* **Problem requirements**: Look through the data below for the line with "C201: none -> 15pF (GND, VOL)" and the line with "V202: 2.5V (plus", then output those two and all lines in between, exactly as written.

* **Input records**:
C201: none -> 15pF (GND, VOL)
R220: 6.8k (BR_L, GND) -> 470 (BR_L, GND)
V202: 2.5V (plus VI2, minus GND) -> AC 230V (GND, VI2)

---

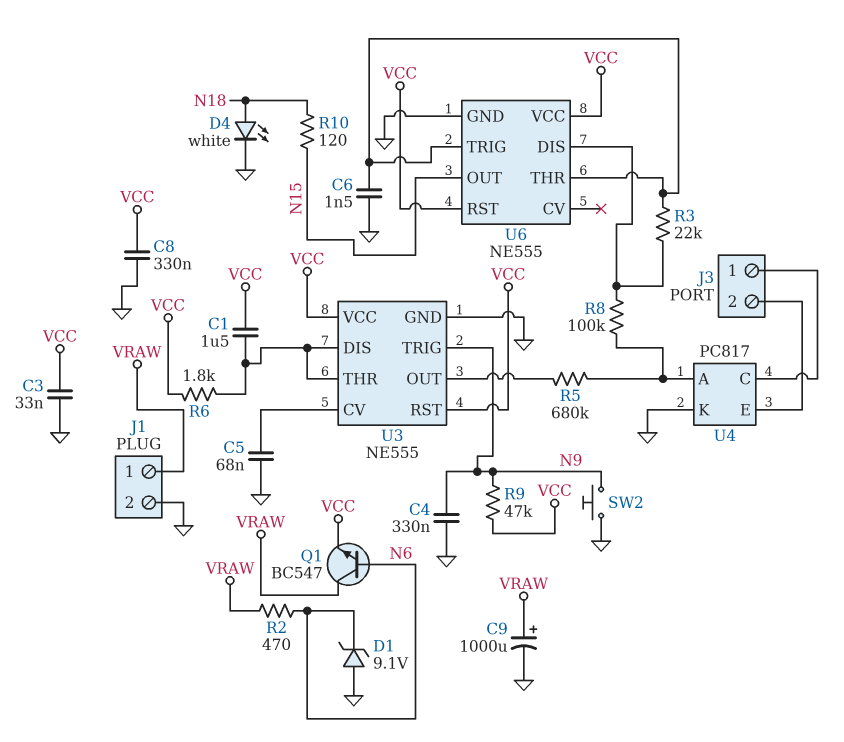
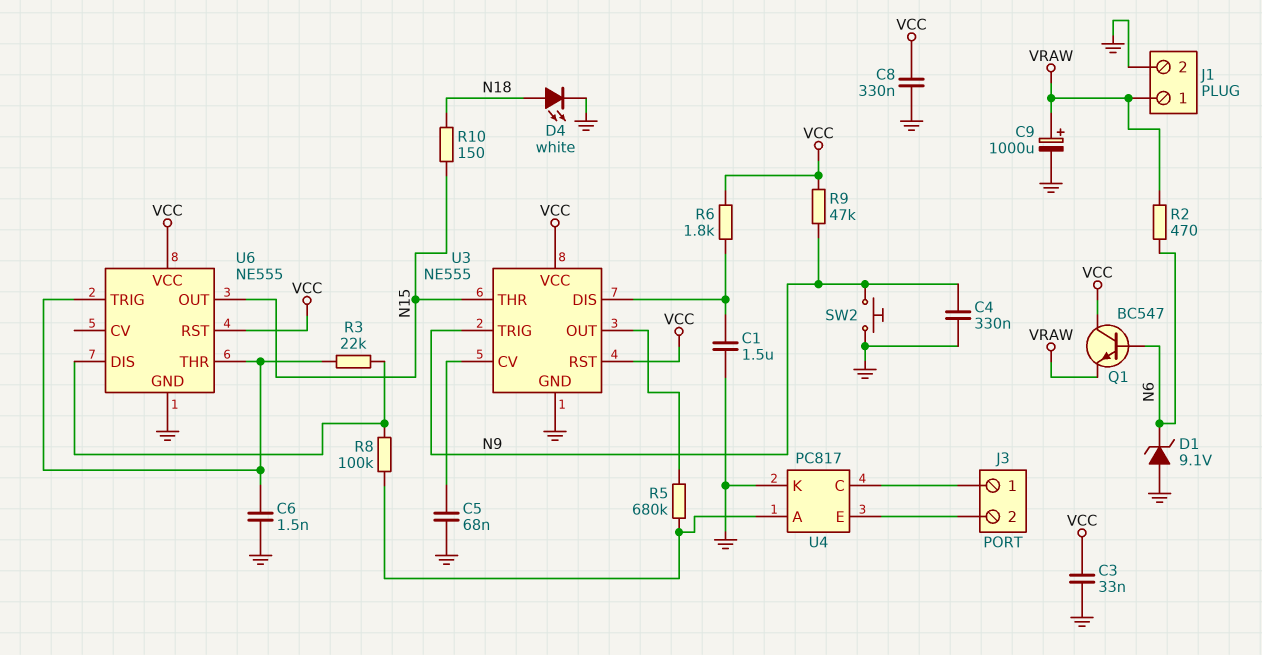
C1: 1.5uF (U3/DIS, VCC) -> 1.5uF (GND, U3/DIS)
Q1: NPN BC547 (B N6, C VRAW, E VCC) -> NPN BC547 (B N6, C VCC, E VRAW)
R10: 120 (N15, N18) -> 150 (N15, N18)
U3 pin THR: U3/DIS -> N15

* **Solution to this task**:
C201: none -> 15pF (GND, VOL)
R220: 6.8k (BR_L, GND) -> 470 (BR_L, GND)
V202: 2.5V (plus VI2, minus GND) -> AC 230V (GND, VI2)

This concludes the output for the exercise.